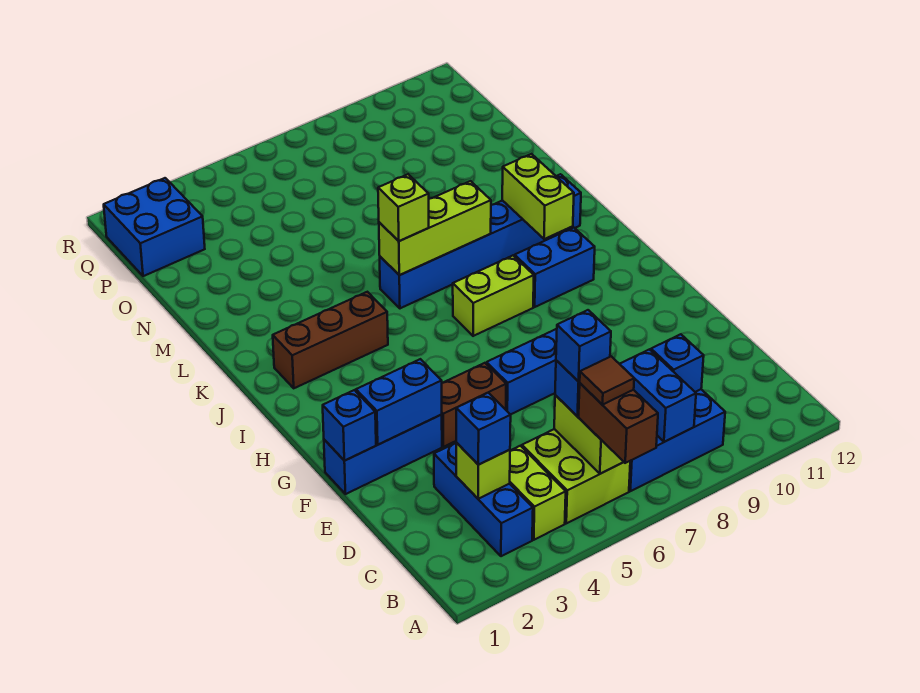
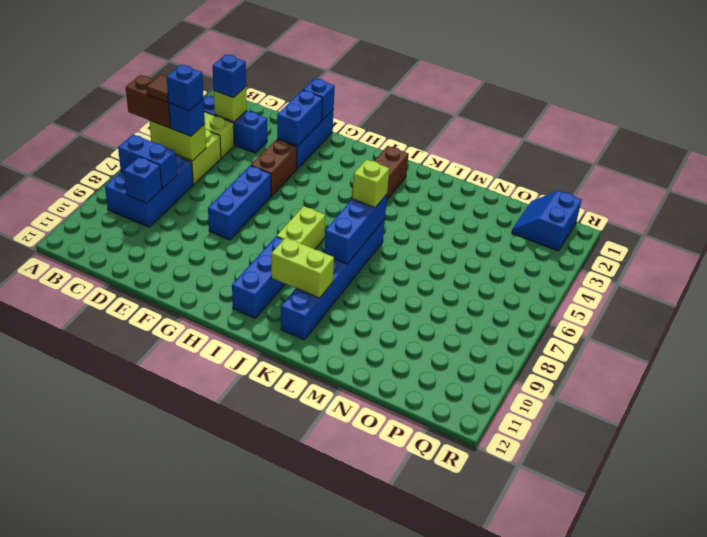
blue brick I9:I10 level 1 -> blue brick I9:I11 level 1
lime brick K6:K8 level 2 -> blue brick K6:K8 level 2
blue brick P1:Q2 level 1 -> blue slope P1:Q2 level 1 top Q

* Exercise brief
Pictures stay out. Write out everything else in the material exactly.

* Solved exercise
blue brick I9:I10 level 1 -> blue brick I9:I11 level 1
lime brick K6:K8 level 2 -> blue brick K6:K8 level 2
blue brick P1:Q2 level 1 -> blue slope P1:Q2 level 1 top Q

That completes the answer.